EXERCISE GOAL:
Verbatim copy without images: repeat the records in full.

[Before-and-after change records]
__________________________________________________

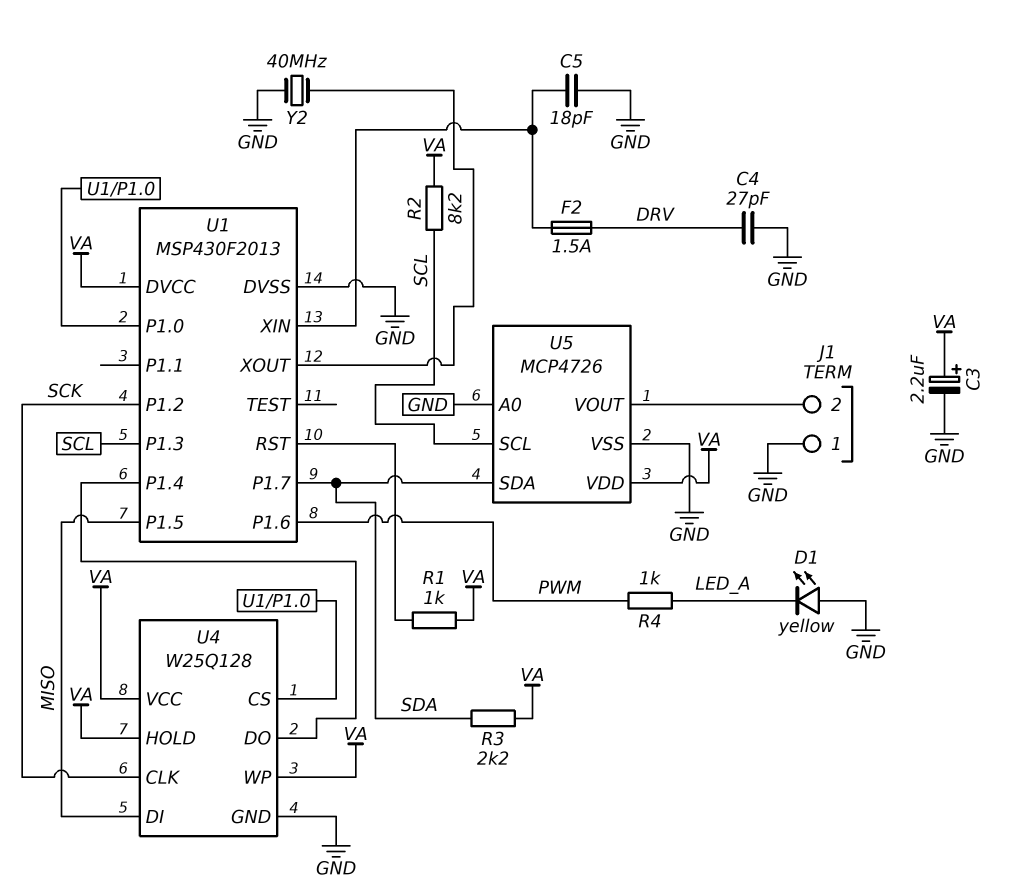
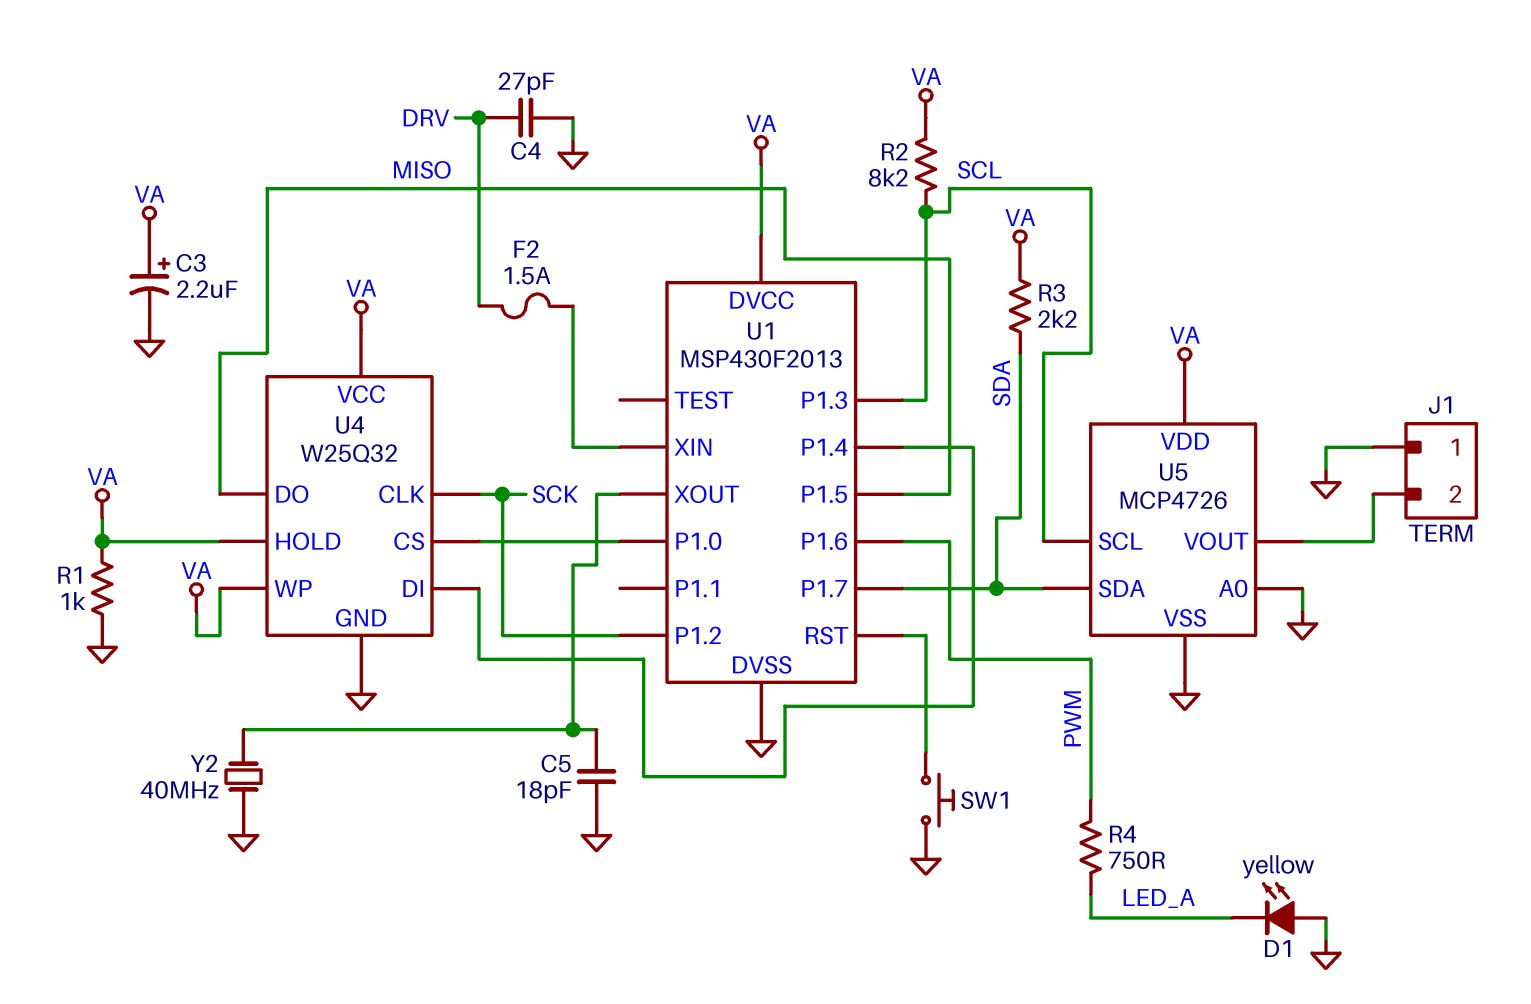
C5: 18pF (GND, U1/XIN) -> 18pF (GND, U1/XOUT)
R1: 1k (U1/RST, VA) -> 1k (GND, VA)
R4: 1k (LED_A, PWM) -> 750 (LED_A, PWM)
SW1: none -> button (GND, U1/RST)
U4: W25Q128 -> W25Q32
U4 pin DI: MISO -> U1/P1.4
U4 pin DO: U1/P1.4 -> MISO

__________________________________________________

ANSWER TO THIS EXERCISE:
C5: 18pF (GND, U1/XIN) -> 18pF (GND, U1/XOUT)
R1: 1k (U1/RST, VA) -> 1k (GND, VA)
R4: 1k (LED_A, PWM) -> 750 (LED_A, PWM)
SW1: none -> button (GND, U1/RST)
U4: W25Q128 -> W25Q32
U4 pin DI: MISO -> U1/P1.4
U4 pin DO: U1/P1.4 -> MISO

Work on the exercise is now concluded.